Exercise goal:
Take the line with "U5: TLV3201 -> LM311" as the first and the last line of the data as the end. Write out both and every line between exactly, except pictures.

Source data
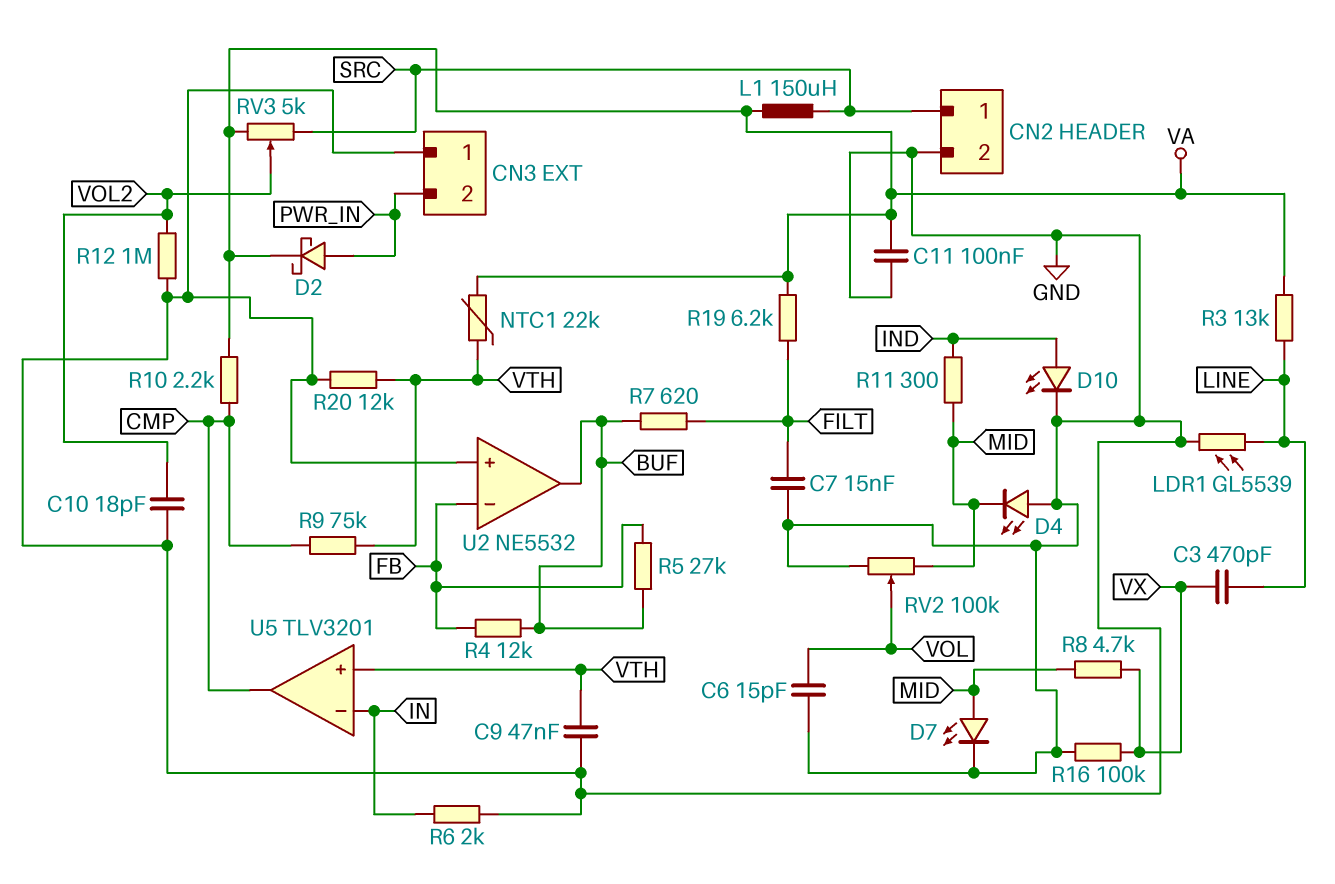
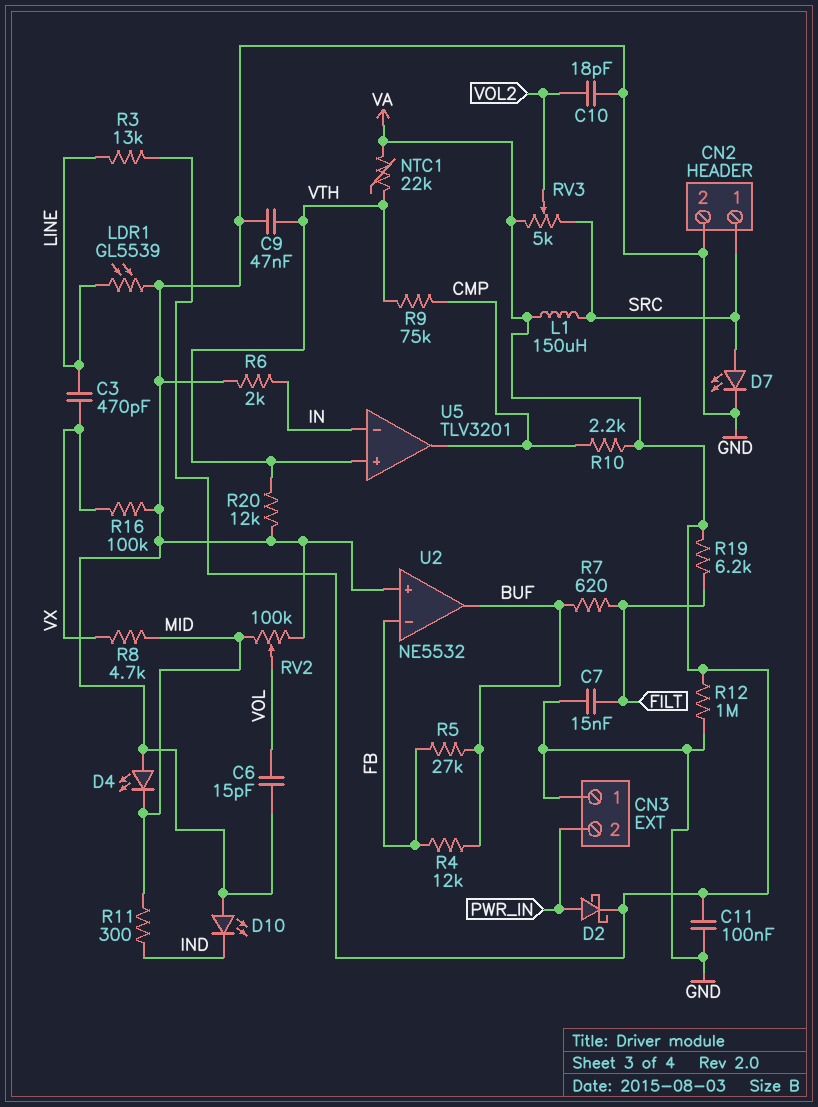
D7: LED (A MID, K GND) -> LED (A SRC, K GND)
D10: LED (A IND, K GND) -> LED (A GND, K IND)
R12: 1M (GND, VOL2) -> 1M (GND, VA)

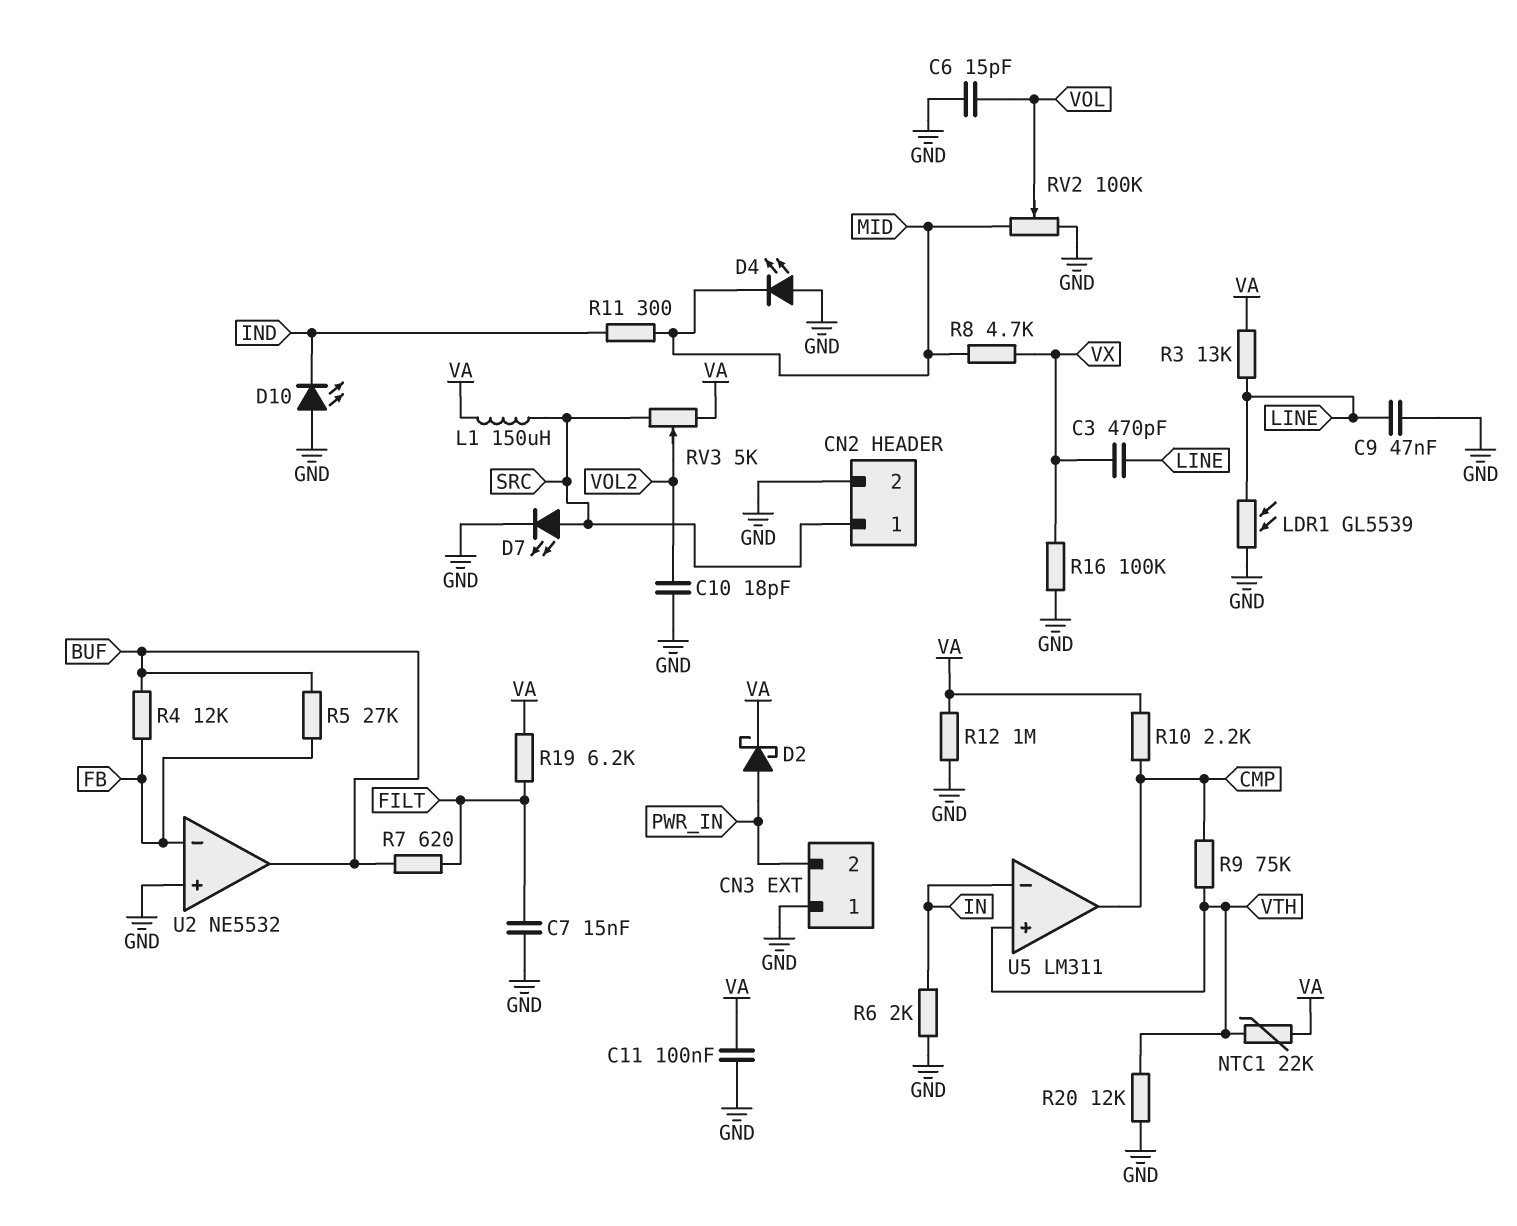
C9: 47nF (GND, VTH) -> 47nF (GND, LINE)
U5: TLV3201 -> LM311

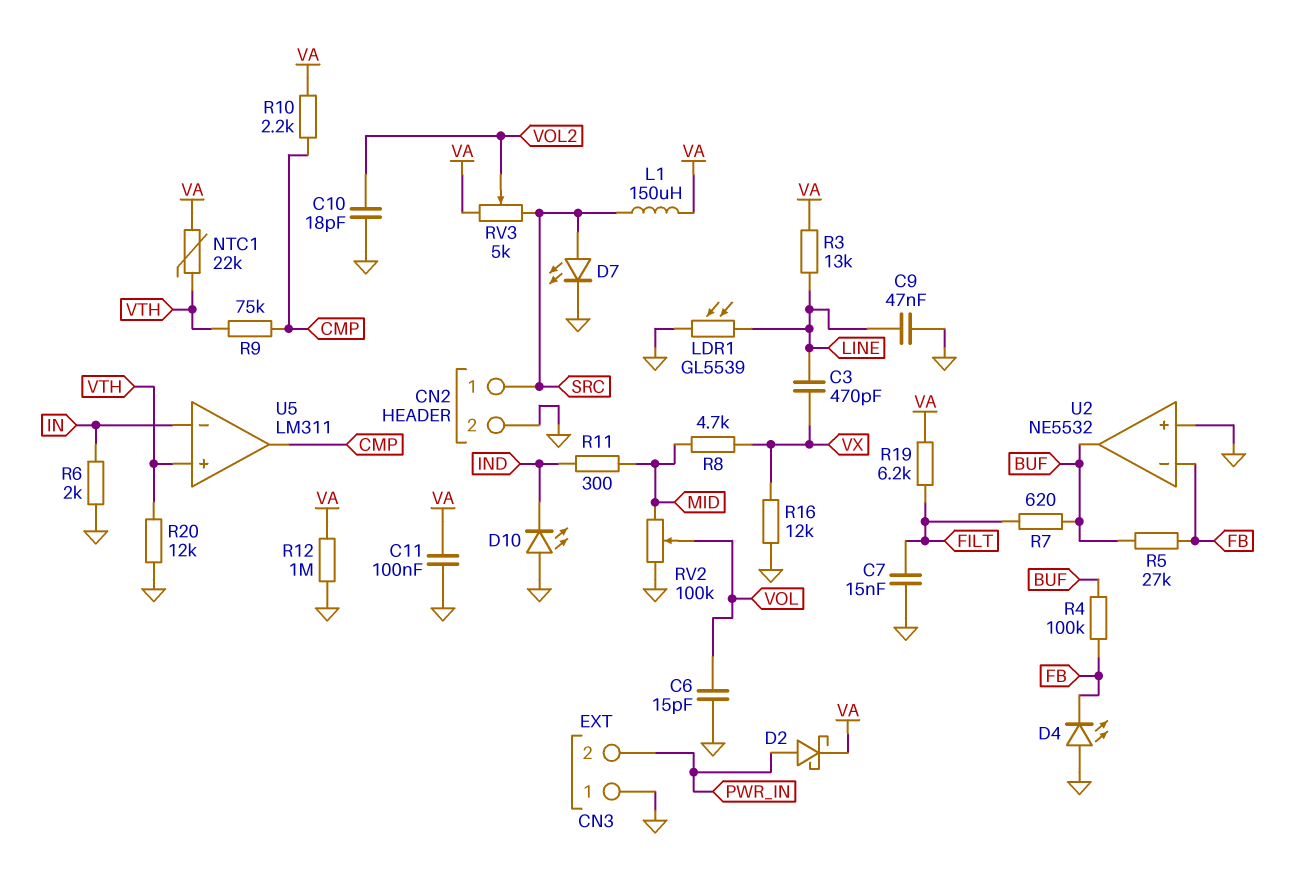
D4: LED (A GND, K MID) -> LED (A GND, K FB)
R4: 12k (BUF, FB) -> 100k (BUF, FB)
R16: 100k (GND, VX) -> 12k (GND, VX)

Task response:
U5: TLV3201 -> LM311

D4: LED (A GND, K MID) -> LED (A GND, K FB)
R4: 12k (BUF, FB) -> 100k (BUF, FB)
R16: 100k (GND, VX) -> 12k (GND, VX)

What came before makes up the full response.